[Records from a dataset]

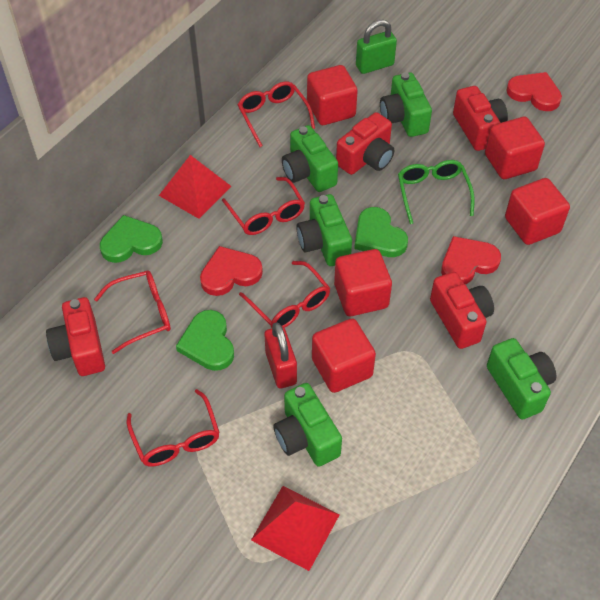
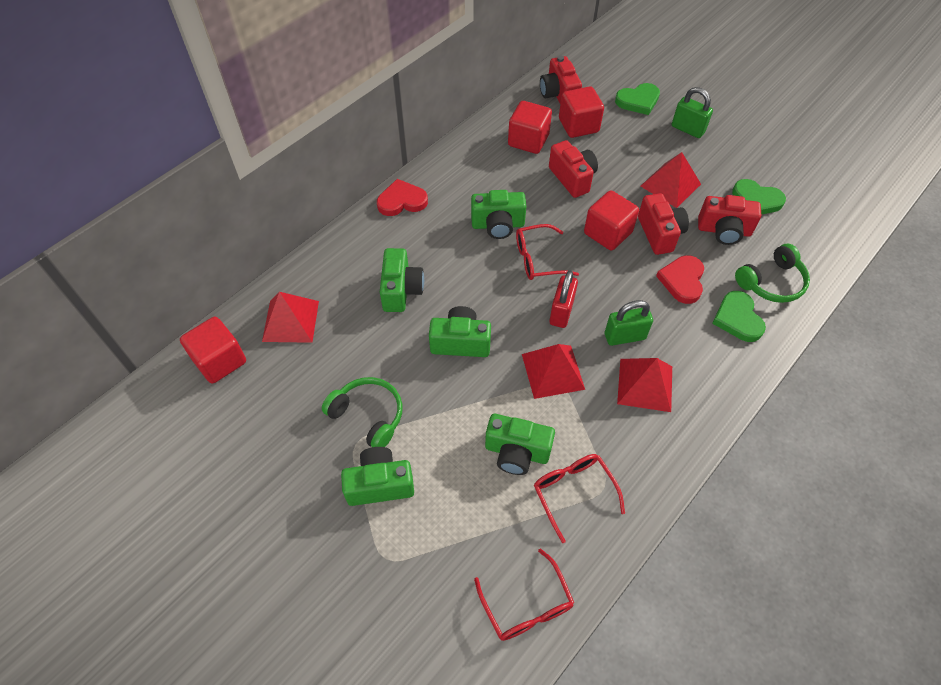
green glasses: 1 -> 0
green headphones: 0 -> 2
green padlock: 1 -> 2
red cube: 5 -> 4
red glasses: 5 -> 3
red heart: 3 -> 2
red pyramid: 2 -> 4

> _What is expected_
Repeat the entries exactly and keep the pictures out of the copy.

> _Answer_
green glasses: 1 -> 0
green headphones: 0 -> 2
green padlock: 1 -> 2
red cube: 5 -> 4
red glasses: 5 -> 3
red heart: 3 -> 2
red pyramid: 2 -> 4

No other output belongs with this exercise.